***** Record excerpts *****
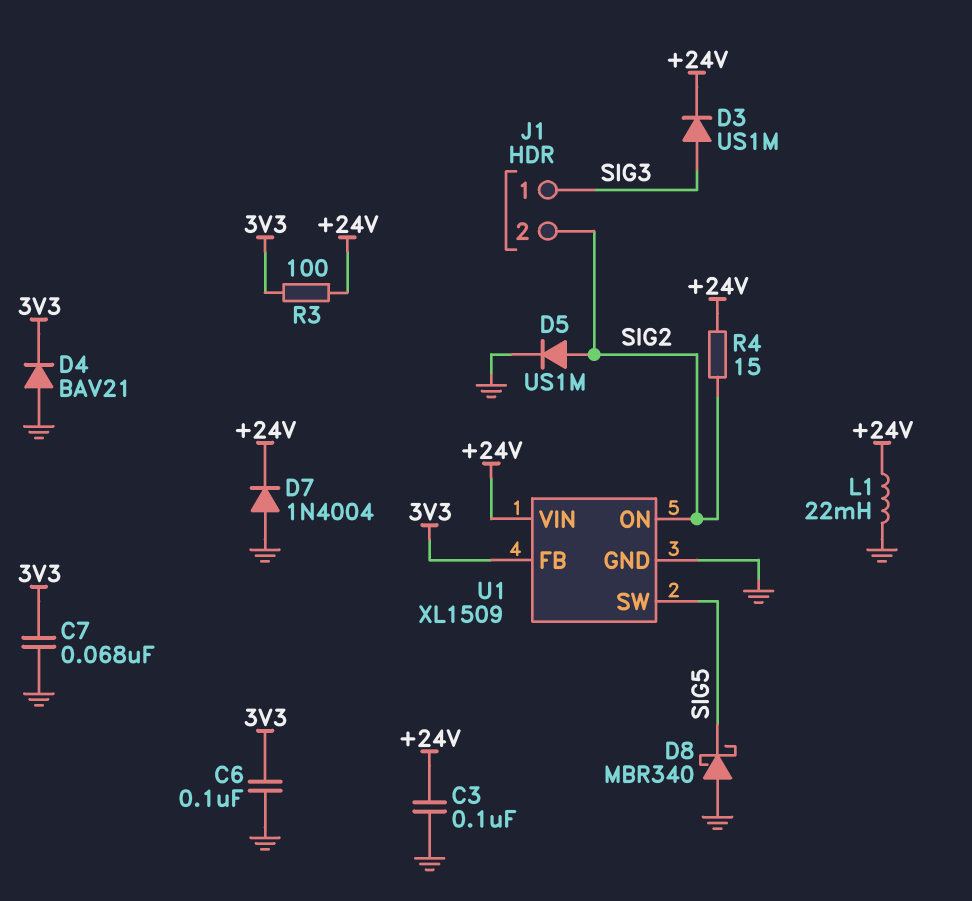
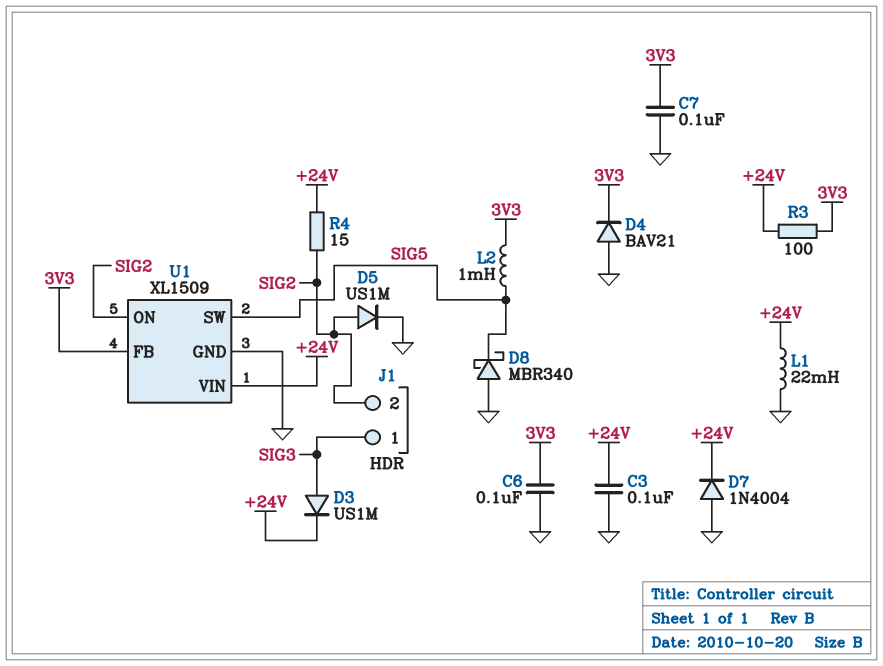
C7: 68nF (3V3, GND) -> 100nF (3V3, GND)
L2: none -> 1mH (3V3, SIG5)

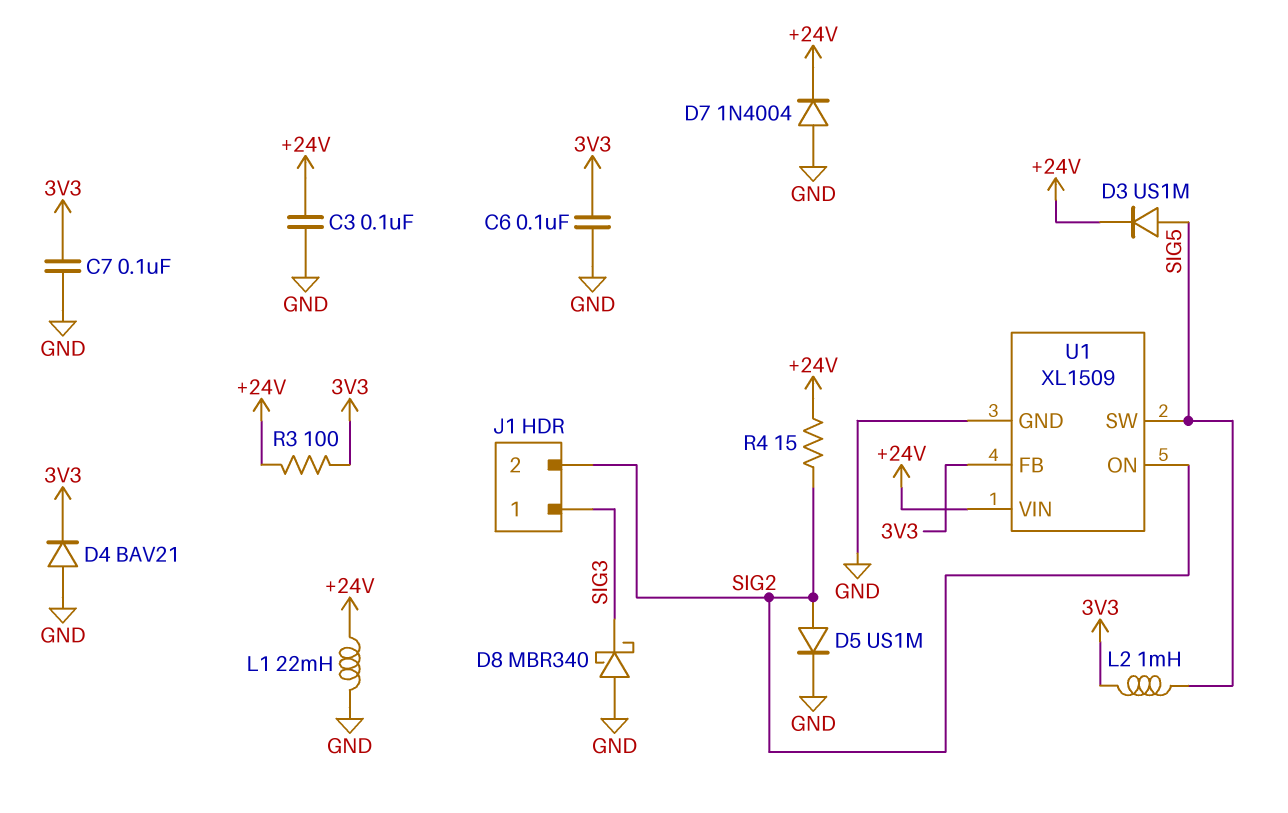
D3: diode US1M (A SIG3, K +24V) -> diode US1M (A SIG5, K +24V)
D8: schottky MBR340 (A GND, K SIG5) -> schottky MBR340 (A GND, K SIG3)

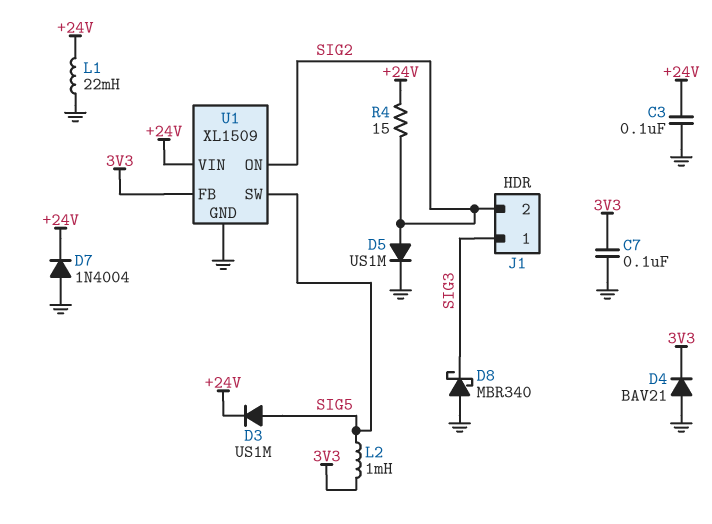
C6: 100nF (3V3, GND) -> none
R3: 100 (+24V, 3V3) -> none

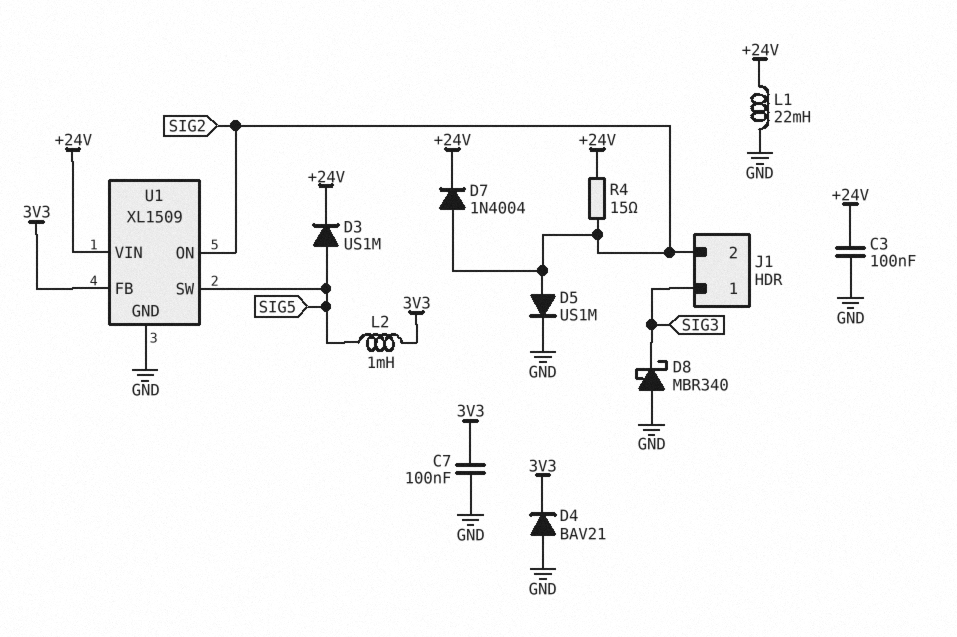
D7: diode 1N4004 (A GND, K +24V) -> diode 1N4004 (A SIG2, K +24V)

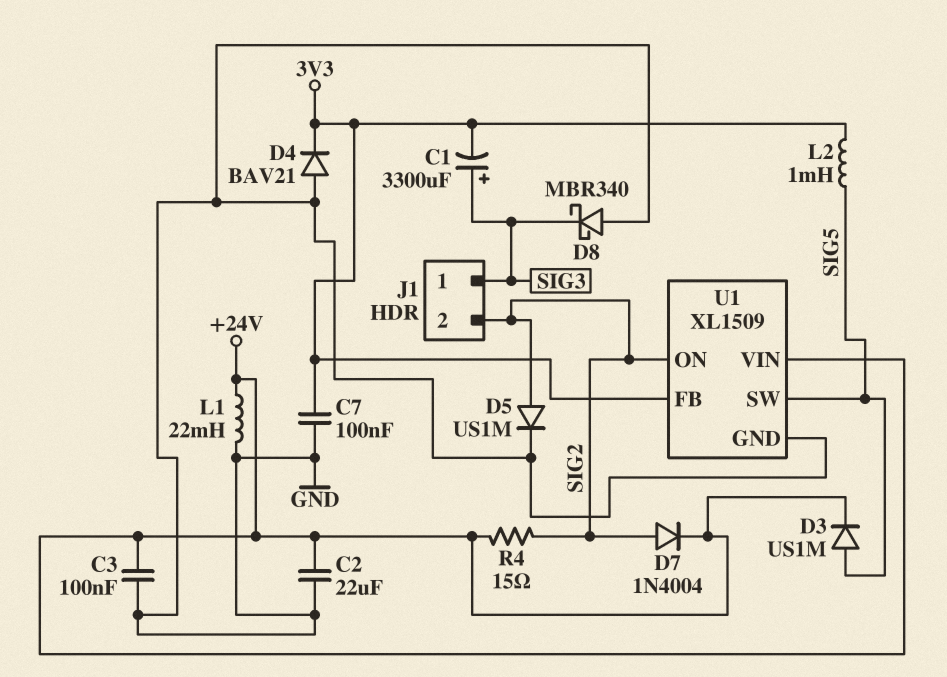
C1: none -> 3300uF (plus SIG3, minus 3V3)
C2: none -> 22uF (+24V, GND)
*****
***** Record excerpts *****
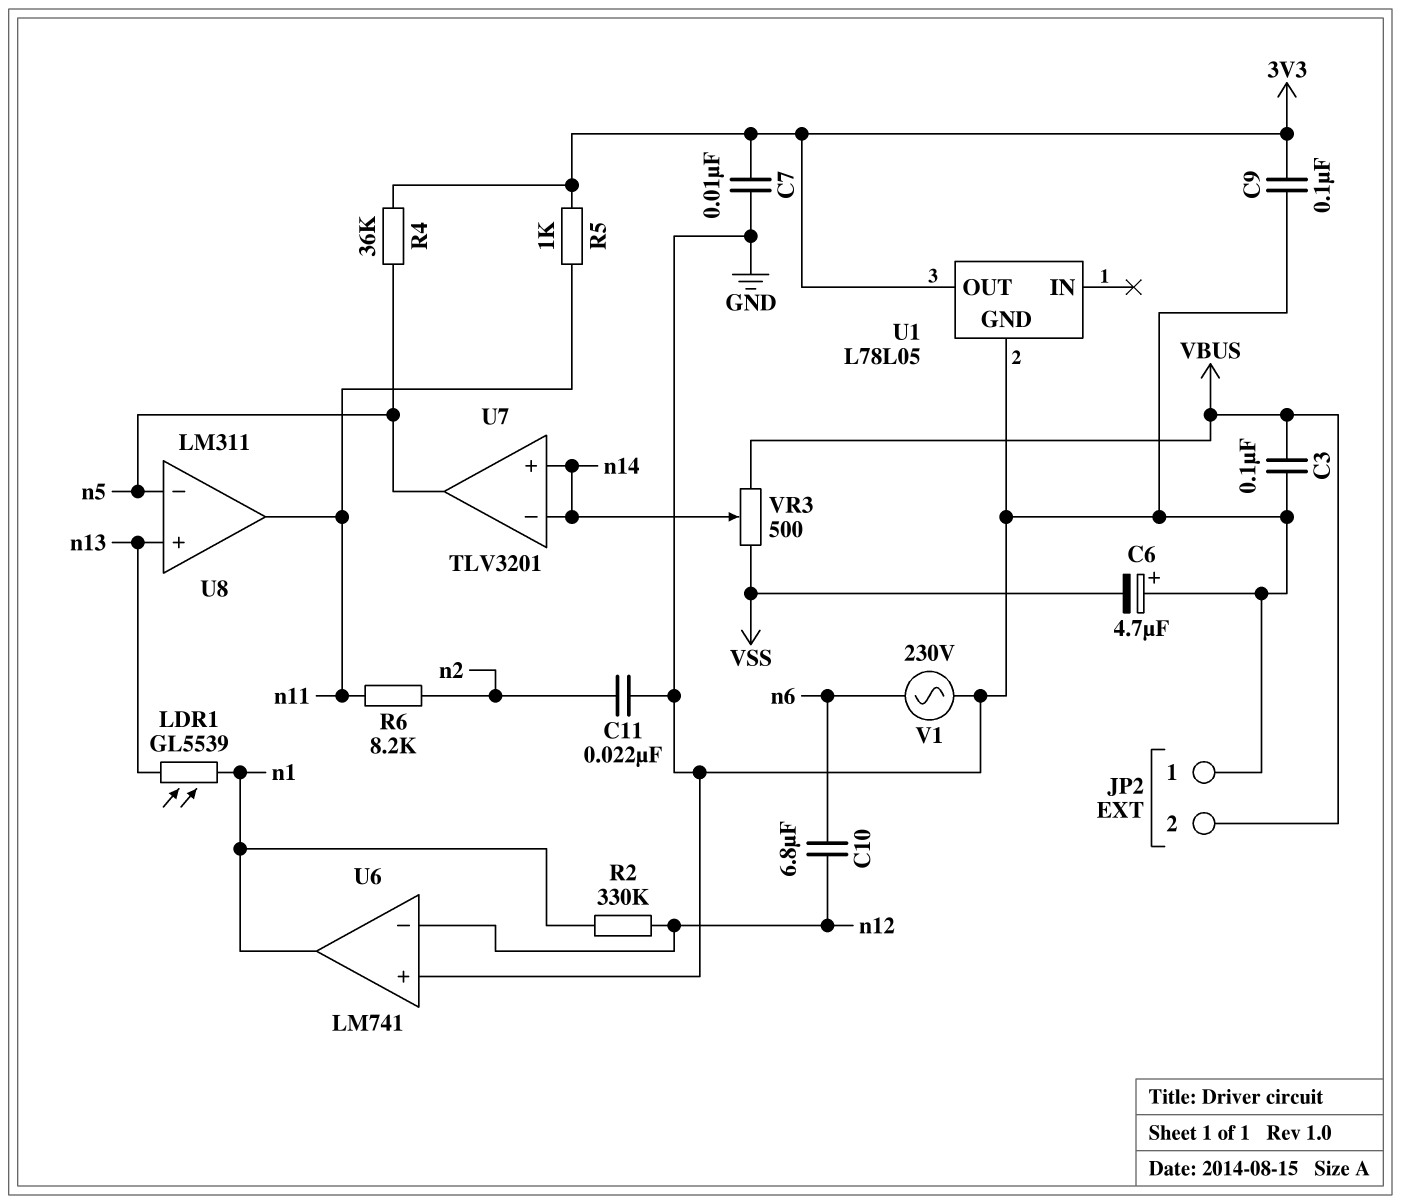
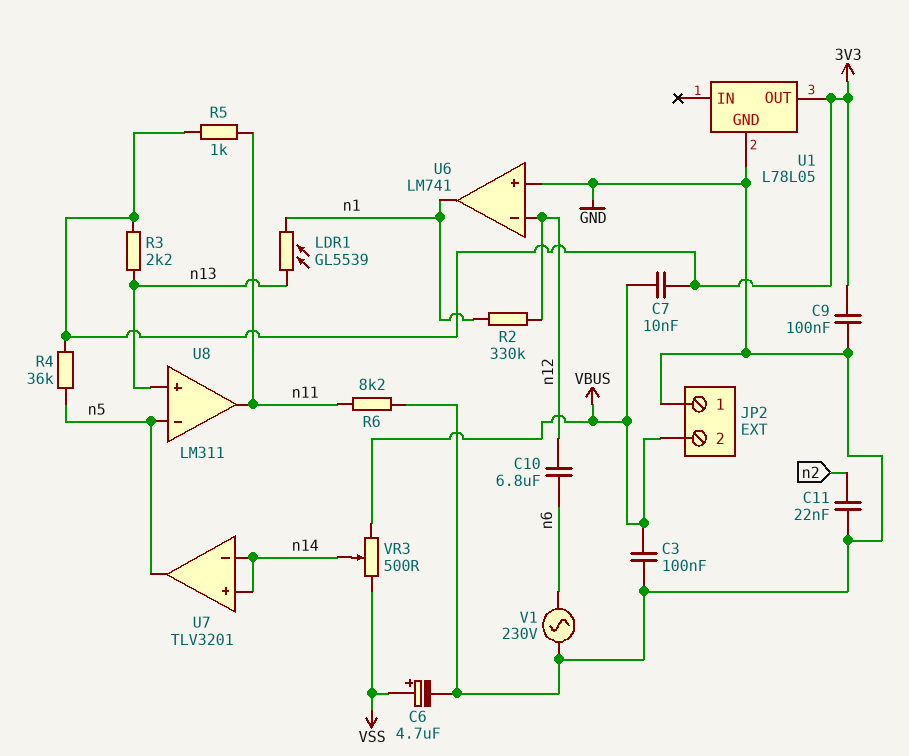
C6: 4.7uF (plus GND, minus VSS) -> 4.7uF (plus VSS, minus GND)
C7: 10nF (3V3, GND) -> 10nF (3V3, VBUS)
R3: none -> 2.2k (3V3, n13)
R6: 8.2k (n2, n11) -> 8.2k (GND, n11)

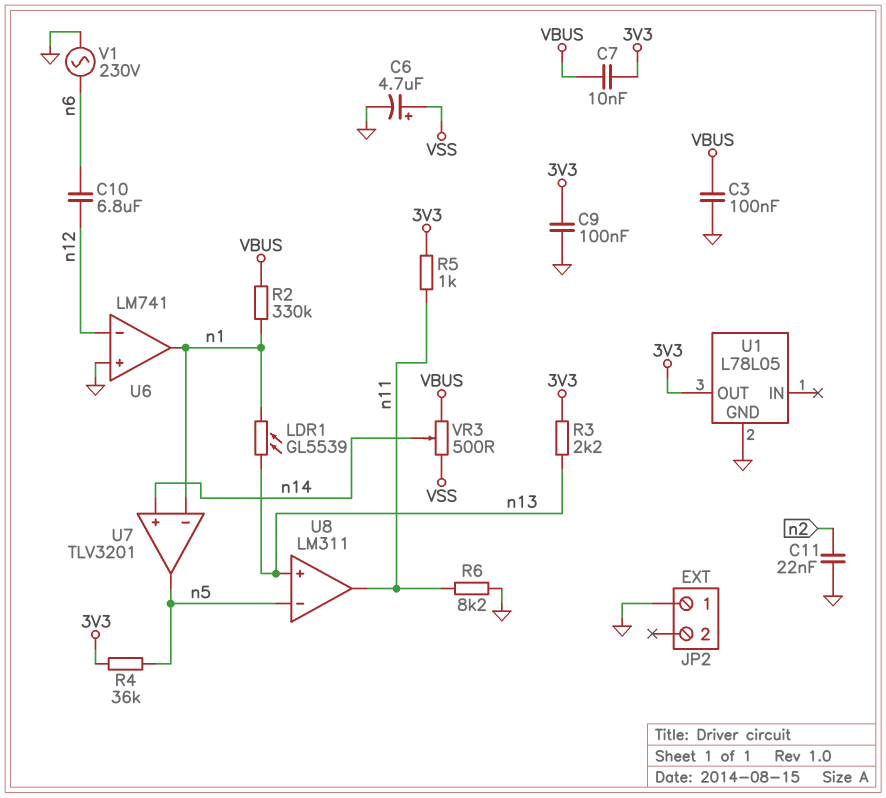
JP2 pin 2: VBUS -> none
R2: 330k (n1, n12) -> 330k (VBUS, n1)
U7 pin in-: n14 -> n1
*****
### Directions
Only one stretch of the listing above is to be duplicated: the lines from the one containing "R3: 100 (+24V, 3V3) -> none" through the one containing "C2: none -> 22uF (+24V, GND)", both included. Copy them exactly, minus the pictures.

### Answer space
R3: 100 (+24V, 3V3) -> none

D7: diode 1N4004 (A GND, K +24V) -> diode 1N4004 (A SIG2, K +24V)

C1: none -> 3300uF (plus SIG3, minus 3V3)
C2: none -> 22uF (+24V, GND)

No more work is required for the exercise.